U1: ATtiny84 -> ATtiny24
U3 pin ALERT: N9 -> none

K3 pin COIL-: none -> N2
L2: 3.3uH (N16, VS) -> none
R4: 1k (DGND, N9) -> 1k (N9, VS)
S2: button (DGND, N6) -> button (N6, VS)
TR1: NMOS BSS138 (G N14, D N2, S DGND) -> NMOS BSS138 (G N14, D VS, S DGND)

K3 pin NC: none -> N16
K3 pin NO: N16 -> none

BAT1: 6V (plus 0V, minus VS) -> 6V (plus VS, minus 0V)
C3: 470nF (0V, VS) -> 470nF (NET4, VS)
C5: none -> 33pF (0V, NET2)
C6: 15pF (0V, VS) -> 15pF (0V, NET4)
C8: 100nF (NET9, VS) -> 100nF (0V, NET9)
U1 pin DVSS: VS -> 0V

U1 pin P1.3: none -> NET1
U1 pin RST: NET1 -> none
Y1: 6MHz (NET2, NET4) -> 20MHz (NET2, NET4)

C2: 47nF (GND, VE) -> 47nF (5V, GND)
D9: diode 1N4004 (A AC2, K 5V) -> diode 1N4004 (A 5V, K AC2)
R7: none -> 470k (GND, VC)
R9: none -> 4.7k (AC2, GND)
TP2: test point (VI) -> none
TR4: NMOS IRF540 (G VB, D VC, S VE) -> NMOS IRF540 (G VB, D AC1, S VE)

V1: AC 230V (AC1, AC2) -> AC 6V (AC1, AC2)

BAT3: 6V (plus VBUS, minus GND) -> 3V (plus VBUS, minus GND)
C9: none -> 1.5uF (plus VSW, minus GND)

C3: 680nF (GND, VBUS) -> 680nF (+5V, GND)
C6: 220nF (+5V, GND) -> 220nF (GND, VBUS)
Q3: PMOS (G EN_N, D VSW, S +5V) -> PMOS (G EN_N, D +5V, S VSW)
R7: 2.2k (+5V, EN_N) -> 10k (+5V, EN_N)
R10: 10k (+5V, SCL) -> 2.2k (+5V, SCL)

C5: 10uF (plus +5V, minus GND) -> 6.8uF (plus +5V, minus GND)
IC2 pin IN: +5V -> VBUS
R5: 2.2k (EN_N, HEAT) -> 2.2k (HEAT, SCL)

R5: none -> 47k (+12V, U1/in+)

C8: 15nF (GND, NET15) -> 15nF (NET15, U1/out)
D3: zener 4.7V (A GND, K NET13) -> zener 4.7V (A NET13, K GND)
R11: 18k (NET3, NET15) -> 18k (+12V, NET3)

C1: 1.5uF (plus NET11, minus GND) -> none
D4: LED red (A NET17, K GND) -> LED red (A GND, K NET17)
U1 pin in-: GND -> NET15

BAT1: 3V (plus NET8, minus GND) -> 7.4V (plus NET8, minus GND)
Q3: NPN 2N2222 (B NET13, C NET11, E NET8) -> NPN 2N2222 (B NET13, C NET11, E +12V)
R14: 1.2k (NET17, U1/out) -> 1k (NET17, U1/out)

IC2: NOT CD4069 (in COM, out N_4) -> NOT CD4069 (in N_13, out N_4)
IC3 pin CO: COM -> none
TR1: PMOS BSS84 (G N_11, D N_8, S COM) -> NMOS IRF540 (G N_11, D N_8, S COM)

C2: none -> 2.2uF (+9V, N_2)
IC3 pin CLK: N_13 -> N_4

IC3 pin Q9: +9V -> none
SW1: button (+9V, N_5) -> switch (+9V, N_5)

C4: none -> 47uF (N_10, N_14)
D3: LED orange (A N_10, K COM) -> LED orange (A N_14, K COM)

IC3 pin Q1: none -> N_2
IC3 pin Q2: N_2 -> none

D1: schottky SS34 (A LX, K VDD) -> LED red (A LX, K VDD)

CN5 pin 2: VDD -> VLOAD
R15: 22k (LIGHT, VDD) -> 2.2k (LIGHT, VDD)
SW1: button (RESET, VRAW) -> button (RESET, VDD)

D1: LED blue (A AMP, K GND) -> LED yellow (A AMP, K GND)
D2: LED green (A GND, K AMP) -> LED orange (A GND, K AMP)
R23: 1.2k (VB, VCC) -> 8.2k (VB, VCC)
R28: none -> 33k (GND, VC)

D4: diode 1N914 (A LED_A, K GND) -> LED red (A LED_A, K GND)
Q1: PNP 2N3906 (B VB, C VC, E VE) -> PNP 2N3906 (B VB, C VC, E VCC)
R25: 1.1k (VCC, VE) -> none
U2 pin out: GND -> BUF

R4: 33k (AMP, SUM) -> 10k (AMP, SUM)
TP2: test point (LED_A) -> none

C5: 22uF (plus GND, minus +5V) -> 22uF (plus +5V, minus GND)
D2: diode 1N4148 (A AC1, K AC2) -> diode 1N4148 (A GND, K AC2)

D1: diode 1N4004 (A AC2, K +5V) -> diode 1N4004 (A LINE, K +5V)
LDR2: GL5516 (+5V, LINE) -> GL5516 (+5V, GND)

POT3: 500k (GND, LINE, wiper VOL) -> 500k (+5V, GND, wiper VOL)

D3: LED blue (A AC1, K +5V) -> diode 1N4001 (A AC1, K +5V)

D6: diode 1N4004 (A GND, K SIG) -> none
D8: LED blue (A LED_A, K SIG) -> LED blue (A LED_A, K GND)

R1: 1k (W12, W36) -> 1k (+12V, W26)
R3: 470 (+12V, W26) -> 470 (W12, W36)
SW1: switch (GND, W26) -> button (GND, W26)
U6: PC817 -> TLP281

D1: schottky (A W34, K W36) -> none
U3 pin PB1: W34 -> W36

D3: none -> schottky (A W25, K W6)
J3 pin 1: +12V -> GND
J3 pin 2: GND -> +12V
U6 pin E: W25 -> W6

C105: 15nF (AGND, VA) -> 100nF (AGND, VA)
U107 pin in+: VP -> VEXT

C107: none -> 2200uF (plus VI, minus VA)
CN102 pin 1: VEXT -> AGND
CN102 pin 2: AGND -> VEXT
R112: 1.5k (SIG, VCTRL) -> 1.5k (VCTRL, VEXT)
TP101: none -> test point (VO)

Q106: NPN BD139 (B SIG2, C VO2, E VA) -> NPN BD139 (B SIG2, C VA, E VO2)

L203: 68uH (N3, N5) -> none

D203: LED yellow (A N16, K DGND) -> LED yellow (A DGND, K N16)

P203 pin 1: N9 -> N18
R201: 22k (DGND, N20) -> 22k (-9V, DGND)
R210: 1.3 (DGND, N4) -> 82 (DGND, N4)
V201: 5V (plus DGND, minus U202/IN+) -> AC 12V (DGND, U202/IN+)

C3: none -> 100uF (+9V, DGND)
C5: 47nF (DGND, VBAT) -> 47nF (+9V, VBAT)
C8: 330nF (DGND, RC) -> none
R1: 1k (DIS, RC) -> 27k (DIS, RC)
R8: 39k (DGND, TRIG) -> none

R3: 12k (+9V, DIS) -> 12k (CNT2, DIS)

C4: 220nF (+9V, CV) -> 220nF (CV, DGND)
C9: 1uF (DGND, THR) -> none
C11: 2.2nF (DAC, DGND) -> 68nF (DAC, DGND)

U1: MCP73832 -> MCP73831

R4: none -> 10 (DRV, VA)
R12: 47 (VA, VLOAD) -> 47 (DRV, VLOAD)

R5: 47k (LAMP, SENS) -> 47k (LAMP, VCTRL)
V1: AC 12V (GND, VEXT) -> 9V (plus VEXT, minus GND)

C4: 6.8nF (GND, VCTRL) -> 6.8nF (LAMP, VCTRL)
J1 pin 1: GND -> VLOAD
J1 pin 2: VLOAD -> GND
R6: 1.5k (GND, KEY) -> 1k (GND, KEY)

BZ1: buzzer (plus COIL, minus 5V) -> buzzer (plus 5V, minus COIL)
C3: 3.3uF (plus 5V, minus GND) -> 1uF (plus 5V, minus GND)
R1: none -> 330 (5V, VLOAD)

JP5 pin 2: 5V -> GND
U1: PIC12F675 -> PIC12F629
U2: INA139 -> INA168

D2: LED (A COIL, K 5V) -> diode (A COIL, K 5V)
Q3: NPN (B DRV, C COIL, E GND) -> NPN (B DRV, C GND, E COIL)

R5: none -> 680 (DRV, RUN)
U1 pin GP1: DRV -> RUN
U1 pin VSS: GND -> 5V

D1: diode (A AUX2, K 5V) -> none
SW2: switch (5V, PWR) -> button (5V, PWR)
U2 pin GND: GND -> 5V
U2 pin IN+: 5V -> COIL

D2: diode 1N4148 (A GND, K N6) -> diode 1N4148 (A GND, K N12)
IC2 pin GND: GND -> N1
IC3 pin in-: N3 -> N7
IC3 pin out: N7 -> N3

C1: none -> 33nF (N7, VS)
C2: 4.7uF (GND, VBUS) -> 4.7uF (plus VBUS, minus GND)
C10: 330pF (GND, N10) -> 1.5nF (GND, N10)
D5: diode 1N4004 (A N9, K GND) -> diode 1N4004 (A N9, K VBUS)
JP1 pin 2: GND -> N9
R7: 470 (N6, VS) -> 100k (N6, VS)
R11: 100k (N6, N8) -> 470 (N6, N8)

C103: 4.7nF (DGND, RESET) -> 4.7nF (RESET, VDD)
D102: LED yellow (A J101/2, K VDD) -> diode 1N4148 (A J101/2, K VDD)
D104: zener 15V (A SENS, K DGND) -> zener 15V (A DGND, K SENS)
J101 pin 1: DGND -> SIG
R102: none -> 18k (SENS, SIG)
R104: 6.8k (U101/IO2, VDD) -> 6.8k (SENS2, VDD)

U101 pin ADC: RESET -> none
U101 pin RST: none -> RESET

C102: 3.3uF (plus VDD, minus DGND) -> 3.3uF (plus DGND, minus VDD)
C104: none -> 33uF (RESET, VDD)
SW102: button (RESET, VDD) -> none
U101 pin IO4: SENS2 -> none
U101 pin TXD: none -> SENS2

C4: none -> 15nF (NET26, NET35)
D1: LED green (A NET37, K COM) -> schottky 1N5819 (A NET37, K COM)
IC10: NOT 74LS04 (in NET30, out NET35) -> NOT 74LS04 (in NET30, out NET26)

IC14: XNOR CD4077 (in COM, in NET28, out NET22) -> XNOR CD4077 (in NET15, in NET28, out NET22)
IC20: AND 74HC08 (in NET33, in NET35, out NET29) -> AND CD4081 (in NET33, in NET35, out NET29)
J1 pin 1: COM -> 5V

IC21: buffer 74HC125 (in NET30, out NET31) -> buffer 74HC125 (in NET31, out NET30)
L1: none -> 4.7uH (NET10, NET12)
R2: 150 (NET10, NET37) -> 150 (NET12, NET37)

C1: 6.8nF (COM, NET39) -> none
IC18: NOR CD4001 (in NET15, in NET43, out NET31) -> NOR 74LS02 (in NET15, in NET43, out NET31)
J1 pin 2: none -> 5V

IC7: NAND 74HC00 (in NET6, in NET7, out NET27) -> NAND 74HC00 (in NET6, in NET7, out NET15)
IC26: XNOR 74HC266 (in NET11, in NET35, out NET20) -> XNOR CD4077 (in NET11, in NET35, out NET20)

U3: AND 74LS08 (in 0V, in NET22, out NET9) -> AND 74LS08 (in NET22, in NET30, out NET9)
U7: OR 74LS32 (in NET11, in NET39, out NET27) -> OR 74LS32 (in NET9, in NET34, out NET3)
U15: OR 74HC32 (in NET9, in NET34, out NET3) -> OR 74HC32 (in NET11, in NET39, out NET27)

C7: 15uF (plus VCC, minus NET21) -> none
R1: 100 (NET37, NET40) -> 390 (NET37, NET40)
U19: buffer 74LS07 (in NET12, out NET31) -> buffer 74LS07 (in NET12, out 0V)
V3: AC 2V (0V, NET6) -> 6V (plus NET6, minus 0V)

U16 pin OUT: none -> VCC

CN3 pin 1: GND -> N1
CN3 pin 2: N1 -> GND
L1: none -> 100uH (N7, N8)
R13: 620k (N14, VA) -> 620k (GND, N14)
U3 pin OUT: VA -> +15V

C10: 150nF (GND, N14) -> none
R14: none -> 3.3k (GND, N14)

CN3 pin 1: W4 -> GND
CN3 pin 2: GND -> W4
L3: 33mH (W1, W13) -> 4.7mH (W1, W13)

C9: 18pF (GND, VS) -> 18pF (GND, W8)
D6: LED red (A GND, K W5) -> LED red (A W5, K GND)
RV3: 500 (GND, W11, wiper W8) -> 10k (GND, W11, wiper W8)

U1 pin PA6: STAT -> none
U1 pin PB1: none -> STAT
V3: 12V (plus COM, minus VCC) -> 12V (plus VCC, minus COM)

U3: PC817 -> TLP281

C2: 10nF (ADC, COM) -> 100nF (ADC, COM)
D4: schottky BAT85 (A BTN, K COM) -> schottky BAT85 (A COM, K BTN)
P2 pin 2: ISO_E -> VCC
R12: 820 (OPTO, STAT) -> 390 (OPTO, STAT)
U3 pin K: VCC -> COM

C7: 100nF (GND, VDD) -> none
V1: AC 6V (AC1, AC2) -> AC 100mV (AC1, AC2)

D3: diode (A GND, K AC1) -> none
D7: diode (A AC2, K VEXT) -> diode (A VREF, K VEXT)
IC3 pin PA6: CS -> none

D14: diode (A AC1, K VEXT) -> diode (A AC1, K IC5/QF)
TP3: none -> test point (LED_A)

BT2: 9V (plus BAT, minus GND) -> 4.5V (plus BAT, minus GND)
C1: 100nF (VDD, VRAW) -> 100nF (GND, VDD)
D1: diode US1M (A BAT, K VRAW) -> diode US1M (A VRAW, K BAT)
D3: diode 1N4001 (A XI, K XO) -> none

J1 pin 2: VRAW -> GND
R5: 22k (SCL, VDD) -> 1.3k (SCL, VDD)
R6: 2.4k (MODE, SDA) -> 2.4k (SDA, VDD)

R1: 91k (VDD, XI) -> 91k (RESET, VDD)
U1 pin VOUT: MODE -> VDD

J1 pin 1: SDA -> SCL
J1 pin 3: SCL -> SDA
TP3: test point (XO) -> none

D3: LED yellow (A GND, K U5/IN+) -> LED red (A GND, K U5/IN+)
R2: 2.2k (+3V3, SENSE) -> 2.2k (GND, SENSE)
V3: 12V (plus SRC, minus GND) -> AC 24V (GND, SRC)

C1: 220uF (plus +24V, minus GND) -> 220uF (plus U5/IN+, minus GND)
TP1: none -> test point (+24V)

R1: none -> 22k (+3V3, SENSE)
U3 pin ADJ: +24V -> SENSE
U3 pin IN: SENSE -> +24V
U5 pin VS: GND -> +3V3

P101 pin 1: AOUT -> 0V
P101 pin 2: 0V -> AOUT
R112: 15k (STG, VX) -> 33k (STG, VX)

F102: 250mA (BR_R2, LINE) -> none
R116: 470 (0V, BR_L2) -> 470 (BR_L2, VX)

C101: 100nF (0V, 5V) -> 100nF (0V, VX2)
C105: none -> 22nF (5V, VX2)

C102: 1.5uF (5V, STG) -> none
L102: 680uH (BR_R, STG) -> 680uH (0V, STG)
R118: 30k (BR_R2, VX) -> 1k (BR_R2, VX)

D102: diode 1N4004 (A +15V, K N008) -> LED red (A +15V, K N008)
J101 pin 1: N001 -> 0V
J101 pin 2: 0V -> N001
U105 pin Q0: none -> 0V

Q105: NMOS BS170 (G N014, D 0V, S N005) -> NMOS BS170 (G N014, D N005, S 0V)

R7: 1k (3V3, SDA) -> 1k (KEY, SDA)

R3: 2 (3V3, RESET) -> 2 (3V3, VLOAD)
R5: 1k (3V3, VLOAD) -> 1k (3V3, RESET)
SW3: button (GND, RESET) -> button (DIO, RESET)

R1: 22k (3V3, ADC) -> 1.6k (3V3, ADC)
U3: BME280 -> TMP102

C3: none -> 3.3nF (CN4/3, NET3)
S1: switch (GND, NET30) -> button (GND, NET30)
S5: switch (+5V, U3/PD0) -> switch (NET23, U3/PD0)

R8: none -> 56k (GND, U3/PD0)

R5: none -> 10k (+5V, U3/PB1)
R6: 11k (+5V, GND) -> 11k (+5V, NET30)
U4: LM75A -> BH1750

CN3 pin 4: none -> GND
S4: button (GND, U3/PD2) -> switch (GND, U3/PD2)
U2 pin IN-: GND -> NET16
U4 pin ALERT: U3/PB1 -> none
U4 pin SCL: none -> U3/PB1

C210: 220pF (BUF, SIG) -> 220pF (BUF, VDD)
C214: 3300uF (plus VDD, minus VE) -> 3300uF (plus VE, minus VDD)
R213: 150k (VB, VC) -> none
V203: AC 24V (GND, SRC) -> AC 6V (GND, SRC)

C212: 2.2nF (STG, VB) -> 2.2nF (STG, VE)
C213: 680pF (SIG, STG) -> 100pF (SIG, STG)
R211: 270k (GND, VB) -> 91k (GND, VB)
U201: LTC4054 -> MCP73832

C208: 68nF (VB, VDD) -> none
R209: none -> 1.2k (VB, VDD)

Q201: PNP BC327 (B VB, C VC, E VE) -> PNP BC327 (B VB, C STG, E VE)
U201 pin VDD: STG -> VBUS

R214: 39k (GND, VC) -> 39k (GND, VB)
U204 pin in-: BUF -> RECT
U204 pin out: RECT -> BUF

◇ ◇ ◇ ◇ ◇ ◇ ◇

Show each line in the listing above that has "orange".

D3: LED orange (A N_10, K COM) -> LED orange (A N_14, K COM)
D2: LED green (A GND, K AMP) -> LED orange (A GND, K AMP)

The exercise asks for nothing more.